Required action
Filter the material below down to the lines containing the word "board".
Segment Start: Data shown
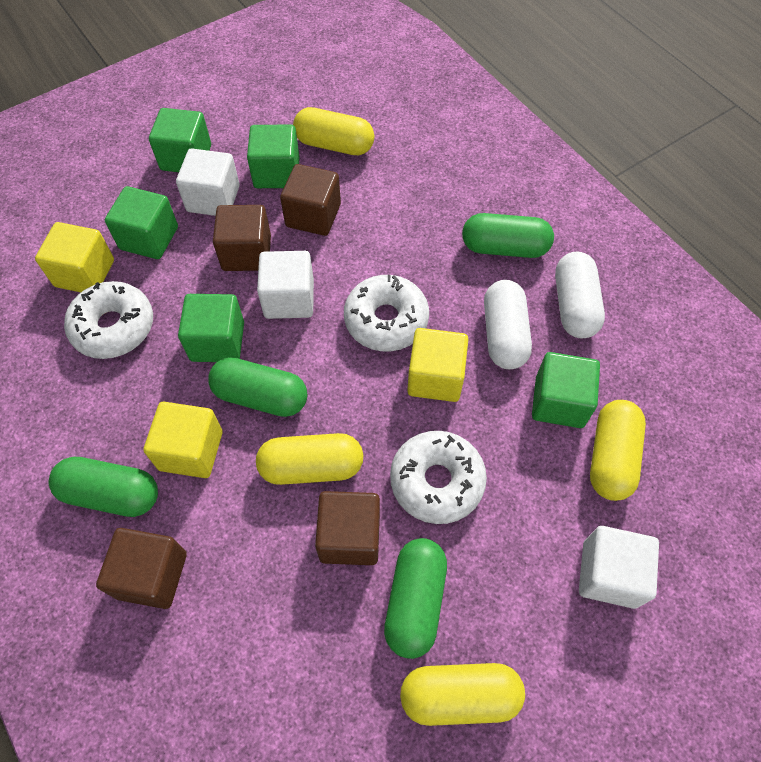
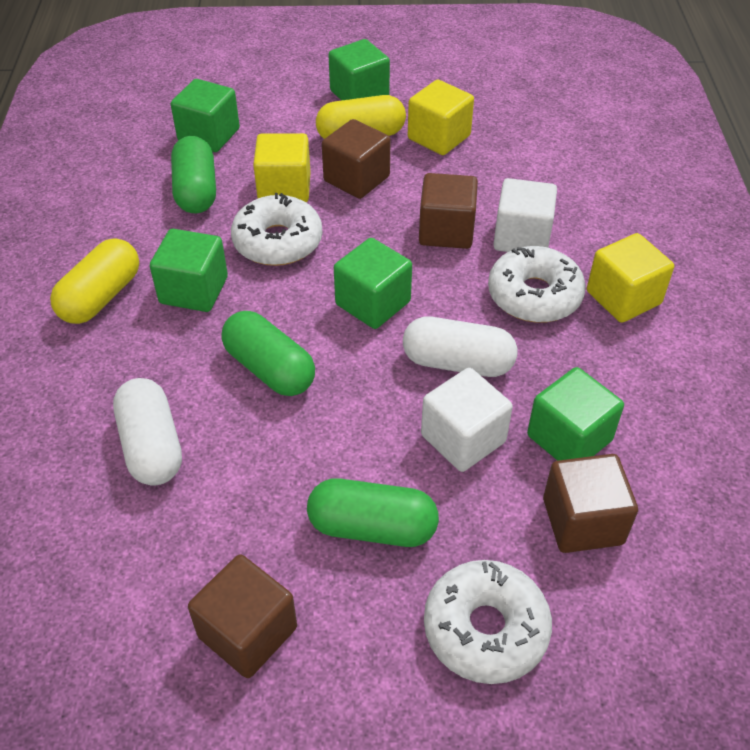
green capsule: 4 -> 3
white cube: 3 -> 2
yellow capsule: 4 -> 2

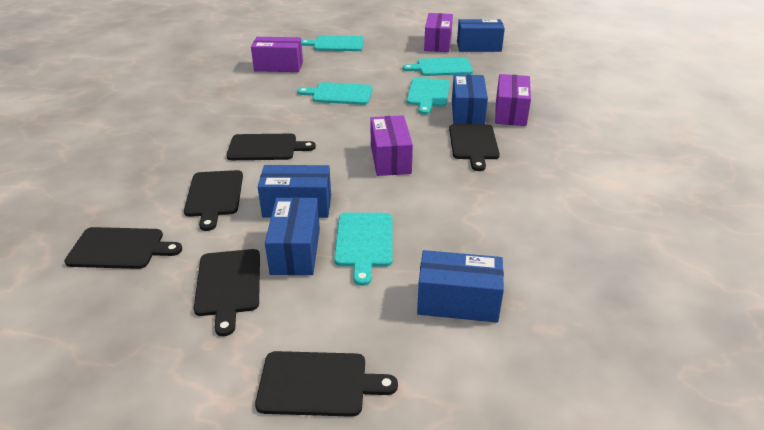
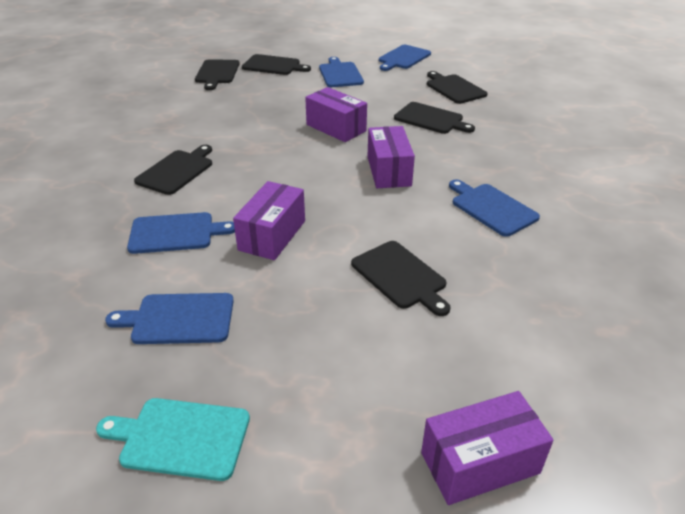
blue box: 5 -> 0
blue cutting board: 0 -> 5
turquoise cutting board: 5 -> 1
Segment End: Data shown
Your solution
blue cutting board: 0 -> 5
turquoise cutting board: 5 -> 1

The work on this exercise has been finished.